[Stepwise shape edit descriptions]

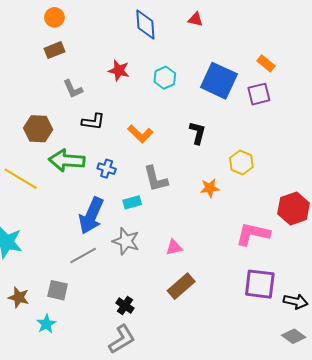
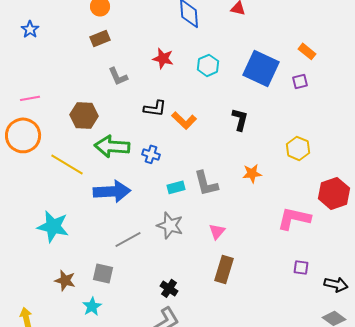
purple square: (259, 94) -> (300, 81), size x0.7
black L-shape: (93, 122) -> (155, 108), moved
yellow hexagon: (241, 162) -> (298, 148), moved
gray L-shape: (156, 179) -> (206, 183), moved
blue arrow: (91, 216) -> (112, 191), moved, turned -117
pink triangle: (174, 247) -> (217, 231), turned -36
purple square: (260, 284) -> (301, 267), size x0.5
brown rectangle: (181, 286) -> (224, 269), turned -32

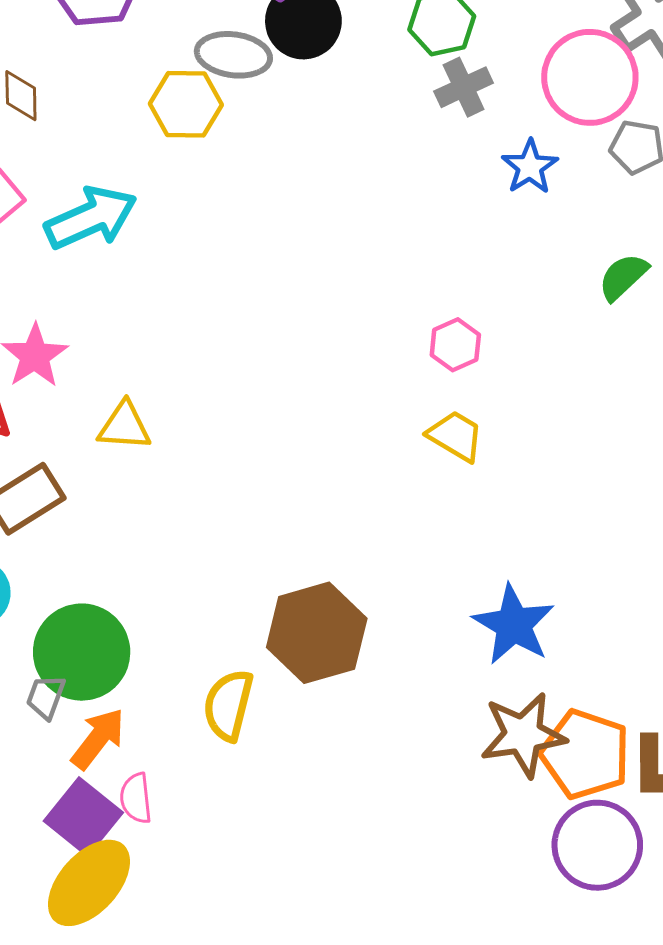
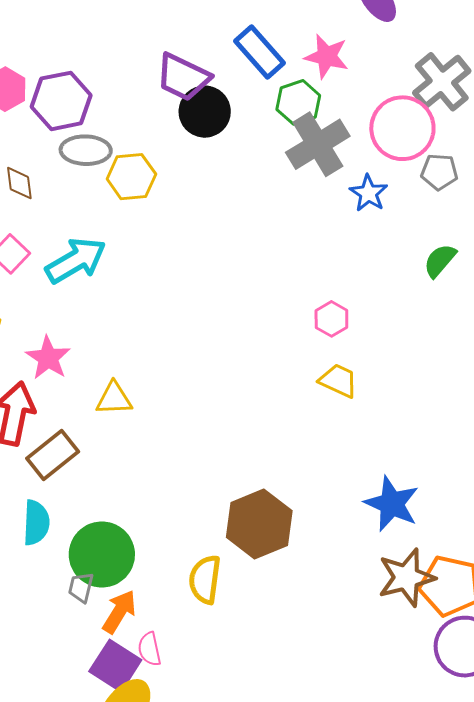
gray ellipse: (233, 55) -> (86, 150), moved
gray cross: (464, 87) -> (318, 144), size x1.6

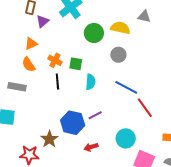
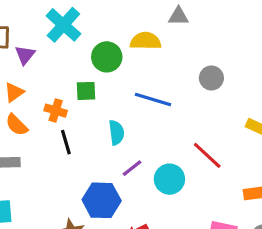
gray circle: (118, 55) -> (211, 78), moved
green square: (76, 64) -> (86, 91), moved
blue line: (126, 87) -> (153, 100), moved
purple line: (95, 115) -> (132, 168), moved
cyan circle: (126, 138) -> (169, 179), moved

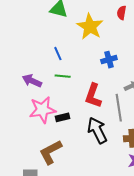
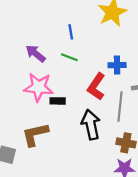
blue cross: (109, 60) -> (117, 65), moved

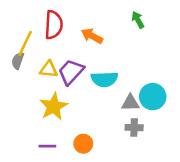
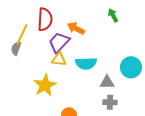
yellow triangle: (49, 69) -> (59, 59), moved
purple trapezoid: (71, 72) -> (59, 42), moved
cyan circle: (153, 97) -> (131, 67), moved

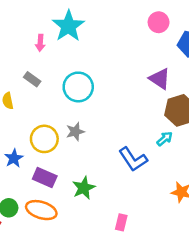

TASK ITEM
From the entries above, list each line with "blue" in it.

ANSWER SECTION
blue arrow: (91, 216) -> (112, 191), moved, turned -117
blue line: (126, 87) -> (153, 100), moved
blue cross: (109, 60) -> (117, 65), moved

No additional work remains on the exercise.